__Data to examine__
┏━━

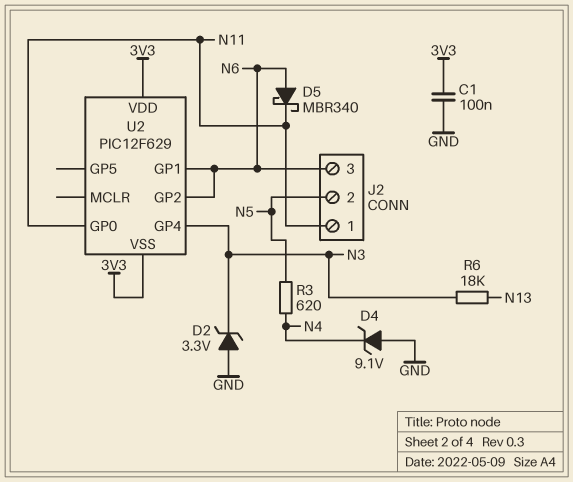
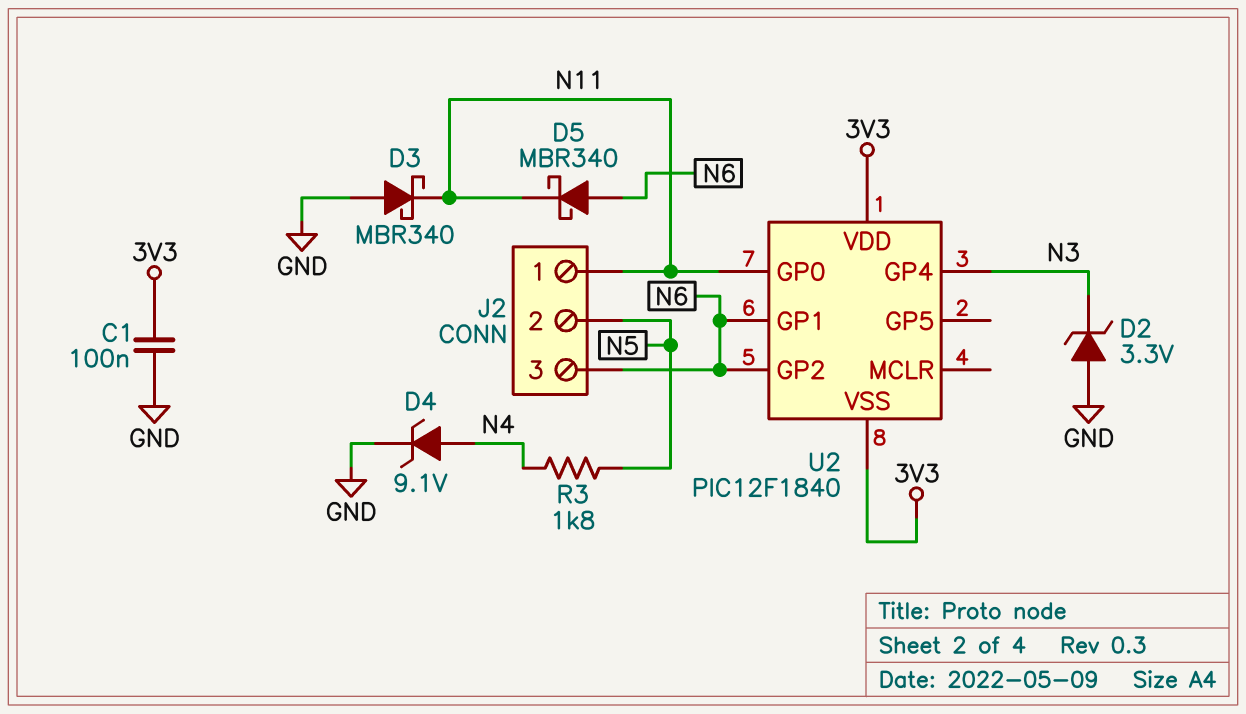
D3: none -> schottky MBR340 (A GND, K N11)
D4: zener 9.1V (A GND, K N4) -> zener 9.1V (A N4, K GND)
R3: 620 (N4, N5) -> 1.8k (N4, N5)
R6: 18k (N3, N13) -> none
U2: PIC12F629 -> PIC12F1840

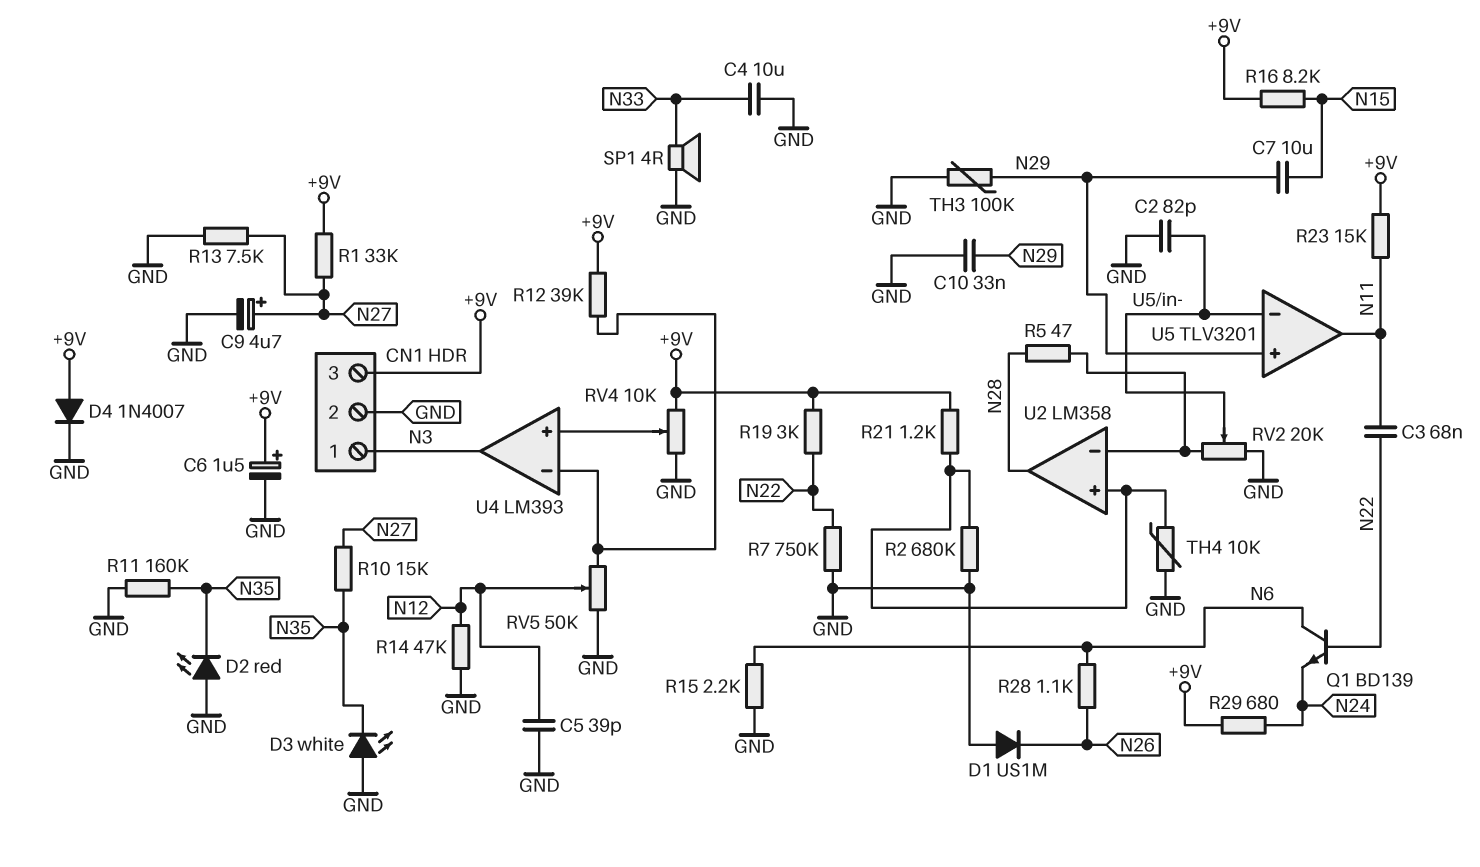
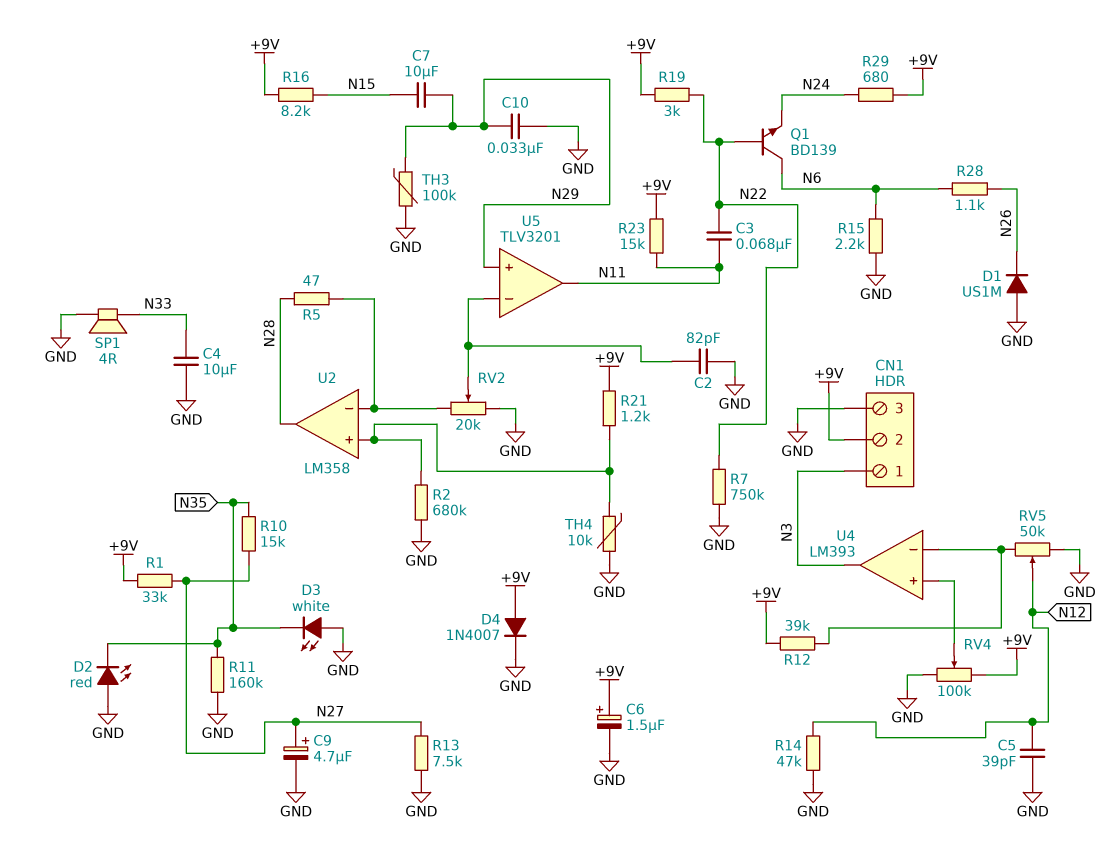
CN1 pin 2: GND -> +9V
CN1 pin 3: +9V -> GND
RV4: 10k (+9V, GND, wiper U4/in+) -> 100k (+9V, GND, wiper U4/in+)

┗━━

__Task brief__
Reproduce the entries above exactly, though not their pictures.

__Response__
D3: none -> schottky MBR340 (A GND, K N11)
D4: zener 9.1V (A GND, K N4) -> zener 9.1V (A N4, K GND)
R3: 620 (N4, N5) -> 1.8k (N4, N5)
R6: 18k (N3, N13) -> none
U2: PIC12F629 -> PIC12F1840

CN1 pin 2: GND -> +9V
CN1 pin 3: +9V -> GND
RV4: 10k (+9V, GND, wiper U4/in+) -> 100k (+9V, GND, wiper U4/in+)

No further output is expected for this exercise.